- _Your task_
Relabel "none" as "blank" throughout the rows below and write the rows out again with everything else unchanged. Leave the pictures out.

(Stored records)
★ ★ ★ ★ ★

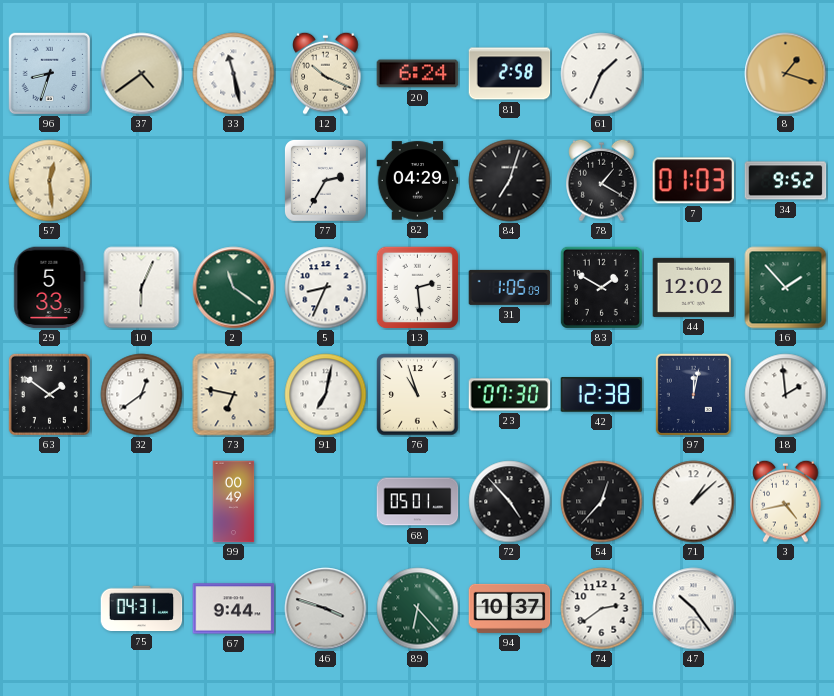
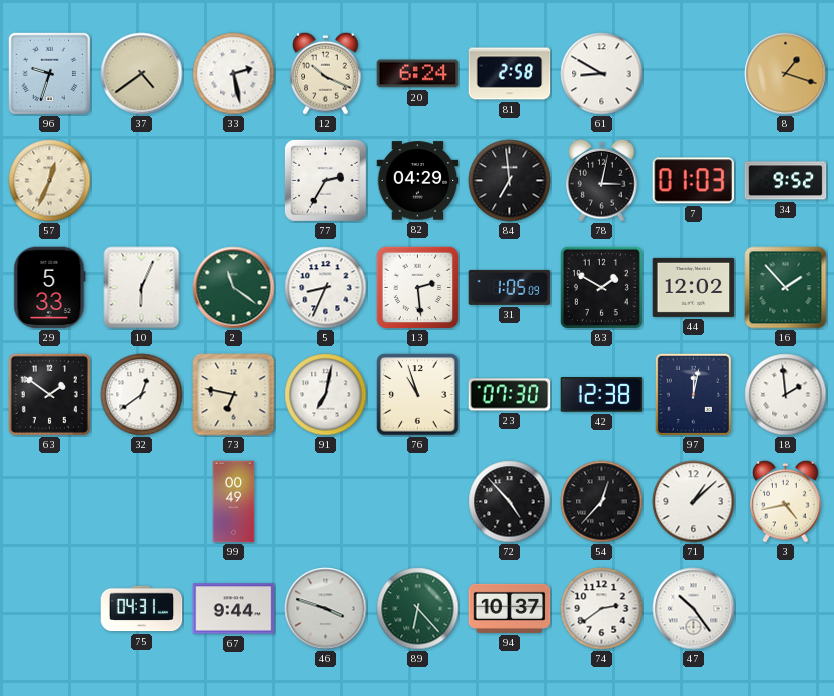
96: 8:33 -> 9:33
33: 11:28 -> 2:28
61: 1:34 -> 8:50
57: 12:29 -> 12:34
84: 7:03 -> 6:59
78: 1:20 -> 3:02
68: 05:01 -> none
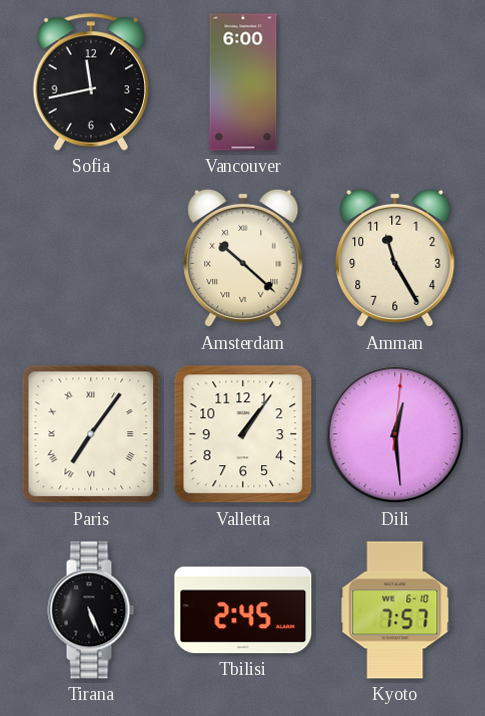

★ ★ ★ ★ ★

- _Task solution_
96: 8:33 -> 9:33
33: 11:28 -> 2:28
61: 1:34 -> 8:50
57: 12:29 -> 12:34
84: 7:03 -> 6:59
78: 1:20 -> 3:02
68: 05:01 -> blank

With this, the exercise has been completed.